(WHAT IS BEING ASKED)
A complete and exact copy of the data below is required.

(ENTRIES SUPPLIED)
╔══
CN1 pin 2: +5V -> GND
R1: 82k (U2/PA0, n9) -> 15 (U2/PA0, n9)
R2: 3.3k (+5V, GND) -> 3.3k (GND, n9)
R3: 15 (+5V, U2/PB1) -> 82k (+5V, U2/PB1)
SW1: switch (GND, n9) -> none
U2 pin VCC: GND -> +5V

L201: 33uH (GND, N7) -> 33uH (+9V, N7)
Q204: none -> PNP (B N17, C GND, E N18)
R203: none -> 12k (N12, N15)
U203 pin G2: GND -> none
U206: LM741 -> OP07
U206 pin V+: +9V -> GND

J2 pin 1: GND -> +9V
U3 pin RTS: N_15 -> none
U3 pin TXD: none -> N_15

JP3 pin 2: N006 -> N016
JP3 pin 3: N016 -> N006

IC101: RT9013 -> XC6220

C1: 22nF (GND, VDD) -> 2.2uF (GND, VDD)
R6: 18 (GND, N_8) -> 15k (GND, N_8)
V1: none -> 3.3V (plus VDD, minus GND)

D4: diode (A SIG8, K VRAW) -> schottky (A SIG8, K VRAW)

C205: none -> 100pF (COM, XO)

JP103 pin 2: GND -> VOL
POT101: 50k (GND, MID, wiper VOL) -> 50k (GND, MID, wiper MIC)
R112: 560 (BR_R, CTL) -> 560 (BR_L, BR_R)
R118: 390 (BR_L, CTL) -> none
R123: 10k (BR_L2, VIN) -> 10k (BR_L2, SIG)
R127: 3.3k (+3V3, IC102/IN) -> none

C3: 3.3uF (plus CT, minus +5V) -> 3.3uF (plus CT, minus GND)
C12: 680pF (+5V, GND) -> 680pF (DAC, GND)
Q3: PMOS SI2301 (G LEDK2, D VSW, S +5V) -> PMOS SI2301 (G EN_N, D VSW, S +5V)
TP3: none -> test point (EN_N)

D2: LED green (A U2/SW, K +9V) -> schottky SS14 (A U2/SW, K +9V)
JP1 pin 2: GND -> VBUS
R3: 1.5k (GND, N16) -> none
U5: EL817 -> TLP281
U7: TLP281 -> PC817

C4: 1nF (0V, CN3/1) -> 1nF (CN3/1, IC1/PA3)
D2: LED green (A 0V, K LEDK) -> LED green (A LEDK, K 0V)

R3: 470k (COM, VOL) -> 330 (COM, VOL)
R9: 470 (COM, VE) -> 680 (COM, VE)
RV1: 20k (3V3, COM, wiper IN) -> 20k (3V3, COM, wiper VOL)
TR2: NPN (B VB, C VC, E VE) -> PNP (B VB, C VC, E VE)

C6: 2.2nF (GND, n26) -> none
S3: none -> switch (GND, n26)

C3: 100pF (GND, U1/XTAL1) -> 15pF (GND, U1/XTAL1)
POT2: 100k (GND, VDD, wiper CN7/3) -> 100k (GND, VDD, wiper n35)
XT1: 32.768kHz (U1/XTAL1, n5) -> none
╚══
(RESPONSE TO THE EXERCISE)
CN1 pin 2: +5V -> GND
R1: 82k (U2/PA0, n9) -> 15 (U2/PA0, n9)
R2: 3.3k (+5V, GND) -> 3.3k (GND, n9)
R3: 15 (+5V, U2/PB1) -> 82k (+5V, U2/PB1)
SW1: switch (GND, n9) -> none
U2 pin VCC: GND -> +5V

L201: 33uH (GND, N7) -> 33uH (+9V, N7)
Q204: none -> PNP (B N17, C GND, E N18)
R203: none -> 12k (N12, N15)
U203 pin G2: GND -> none
U206: LM741 -> OP07
U206 pin V+: +9V -> GND

J2 pin 1: GND -> +9V
U3 pin RTS: N_15 -> none
U3 pin TXD: none -> N_15

JP3 pin 2: N006 -> N016
JP3 pin 3: N016 -> N006

IC101: RT9013 -> XC6220

C1: 22nF (GND, VDD) -> 2.2uF (GND, VDD)
R6: 18 (GND, N_8) -> 15k (GND, N_8)
V1: none -> 3.3V (plus VDD, minus GND)

D4: diode (A SIG8, K VRAW) -> schottky (A SIG8, K VRAW)

C205: none -> 100pF (COM, XO)

JP103 pin 2: GND -> VOL
POT101: 50k (GND, MID, wiper VOL) -> 50k (GND, MID, wiper MIC)
R112: 560 (BR_R, CTL) -> 560 (BR_L, BR_R)
R118: 390 (BR_L, CTL) -> none
R123: 10k (BR_L2, VIN) -> 10k (BR_L2, SIG)
R127: 3.3k (+3V3, IC102/IN) -> none

C3: 3.3uF (plus CT, minus +5V) -> 3.3uF (plus CT, minus GND)
C12: 680pF (+5V, GND) -> 680pF (DAC, GND)
Q3: PMOS SI2301 (G LEDK2, D VSW, S +5V) -> PMOS SI2301 (G EN_N, D VSW, S +5V)
TP3: none -> test point (EN_N)

D2: LED green (A U2/SW, K +9V) -> schottky SS14 (A U2/SW, K +9V)
JP1 pin 2: GND -> VBUS
R3: 1.5k (GND, N16) -> none
U5: EL817 -> TLP281
U7: TLP281 -> PC817

C4: 1nF (0V, CN3/1) -> 1nF (CN3/1, IC1/PA3)
D2: LED green (A 0V, K LEDK) -> LED green (A LEDK, K 0V)

R3: 470k (COM, VOL) -> 330 (COM, VOL)
R9: 470 (COM, VE) -> 680 (COM, VE)
RV1: 20k (3V3, COM, wiper IN) -> 20k (3V3, COM, wiper VOL)
TR2: NPN (B VB, C VC, E VE) -> PNP (B VB, C VC, E VE)

C6: 2.2nF (GND, n26) -> none
S3: none -> switch (GND, n26)

C3: 100pF (GND, U1/XTAL1) -> 15pF (GND, U1/XTAL1)
POT2: 100k (GND, VDD, wiper CN7/3) -> 100k (GND, VDD, wiper n35)
XT1: 32.768kHz (U1/XTAL1, n5) -> none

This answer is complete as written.